--- Your goal ---
Determine the number of lines in the listing that include the string "bottle"; the reply consists of that number only.

___ Input data

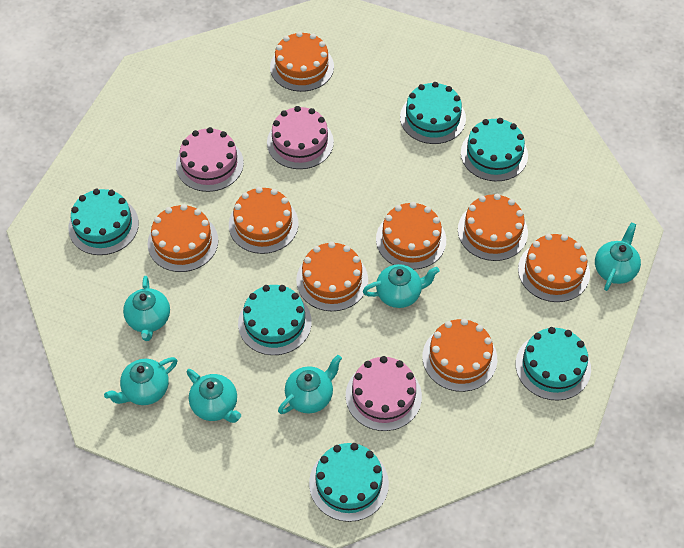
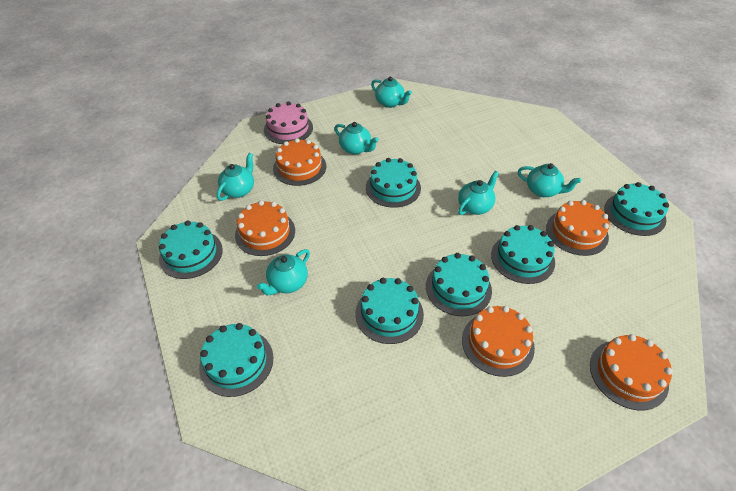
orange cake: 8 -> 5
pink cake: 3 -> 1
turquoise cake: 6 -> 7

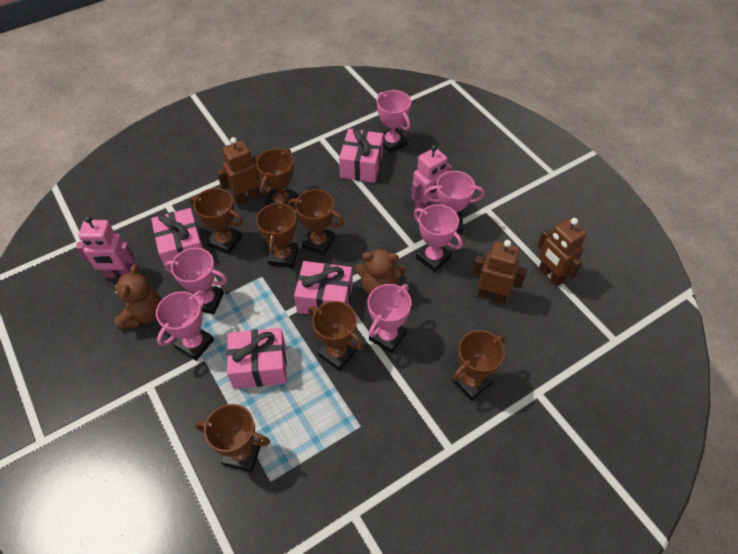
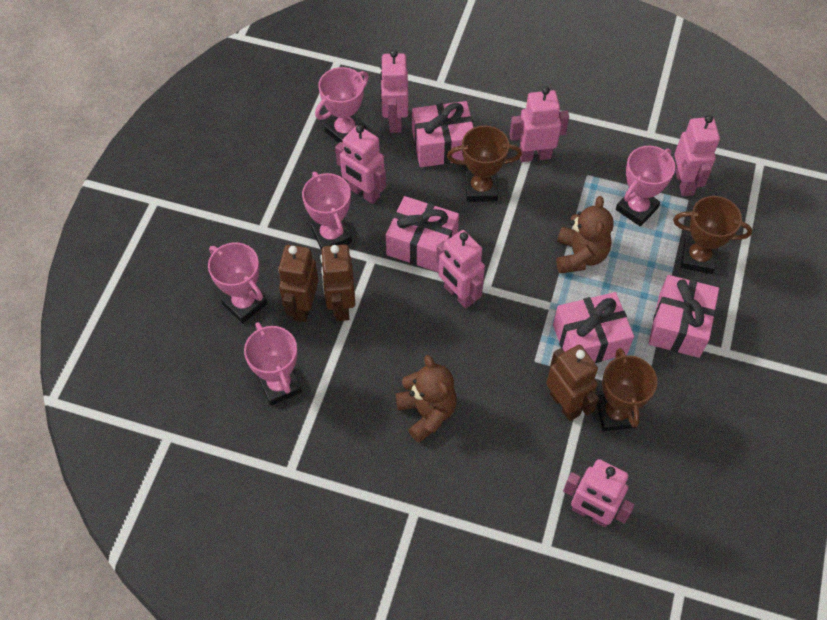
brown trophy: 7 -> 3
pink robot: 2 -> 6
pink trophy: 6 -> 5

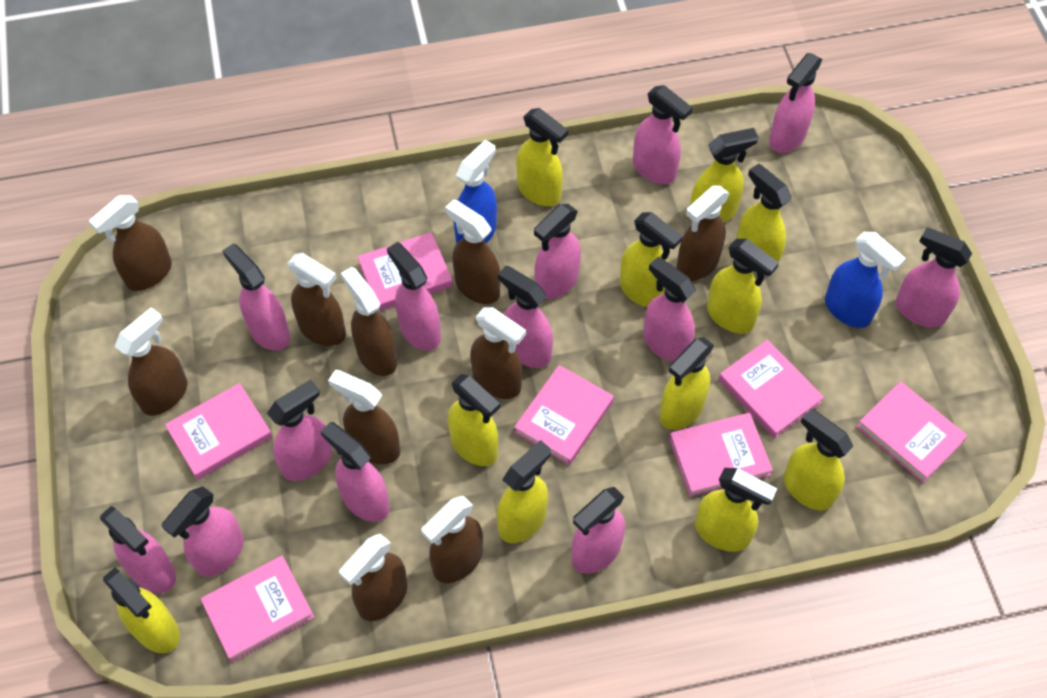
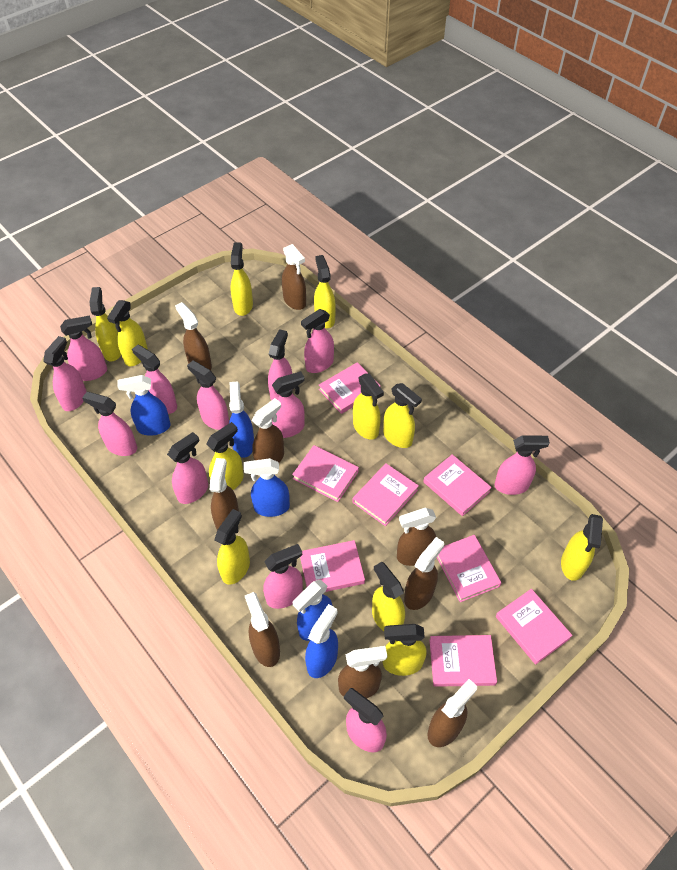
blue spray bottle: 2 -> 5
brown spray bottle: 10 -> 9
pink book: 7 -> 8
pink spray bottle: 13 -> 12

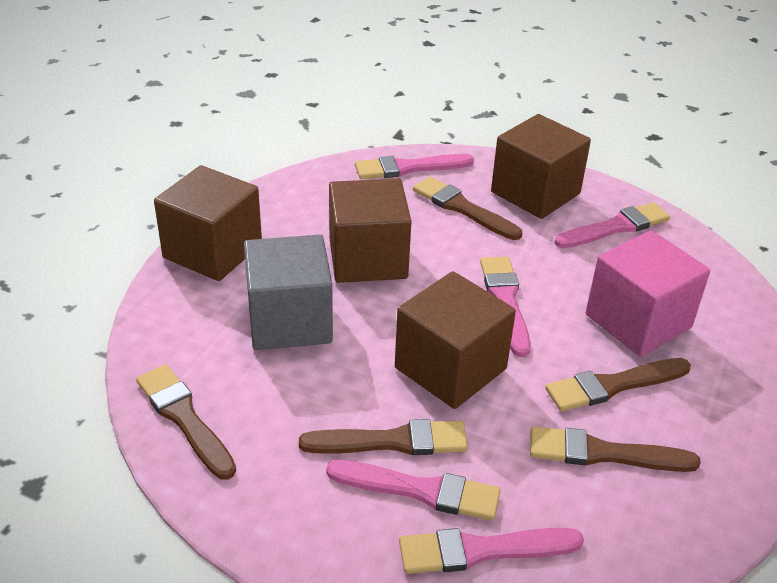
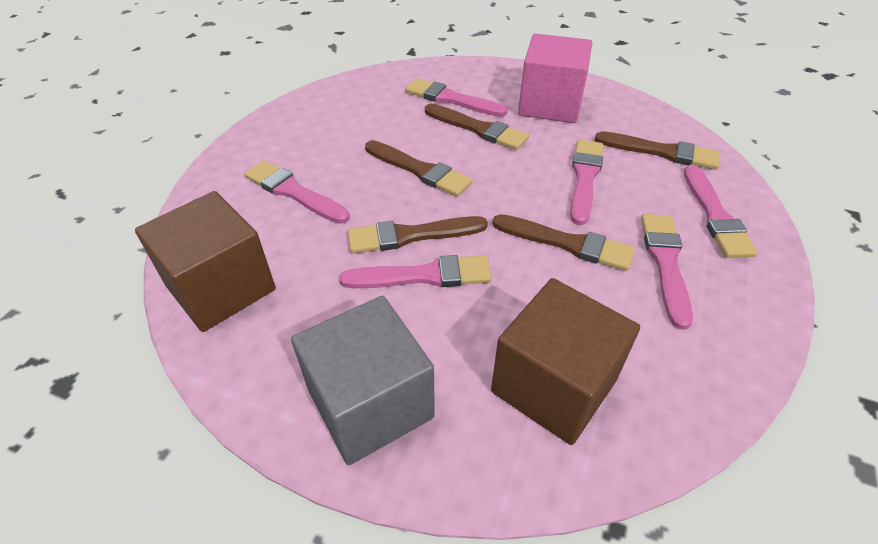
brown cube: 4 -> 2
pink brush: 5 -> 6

______

--- Finished exercise ---
3